What to produce
From the listing below, select every line where the word "turquoise" appears.
====== The data
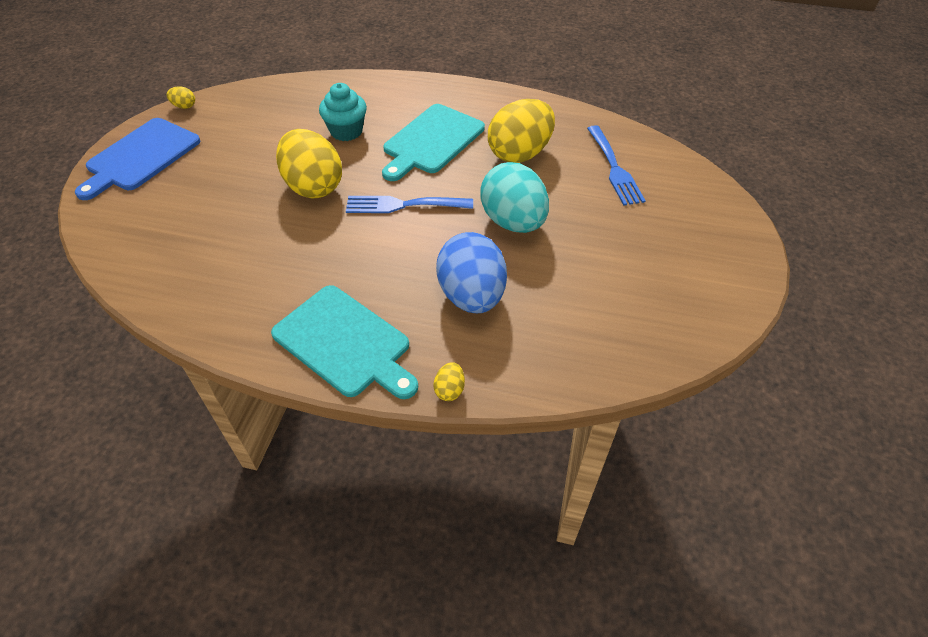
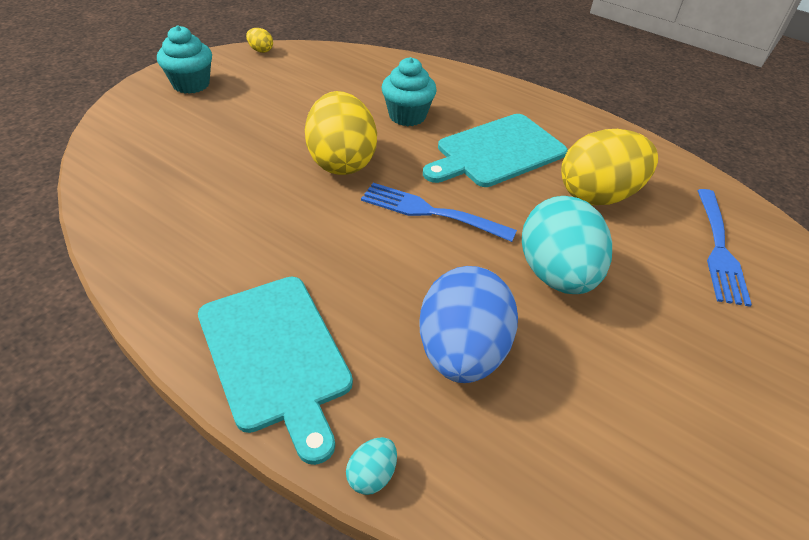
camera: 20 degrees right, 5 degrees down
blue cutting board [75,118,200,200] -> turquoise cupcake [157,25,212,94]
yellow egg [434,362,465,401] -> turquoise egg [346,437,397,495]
============
Exercise answer
blue cutting board [75,118,200,200] -> turquoise cupcake [157,25,212,94]
yellow egg [434,362,465,401] -> turquoise egg [346,437,397,495]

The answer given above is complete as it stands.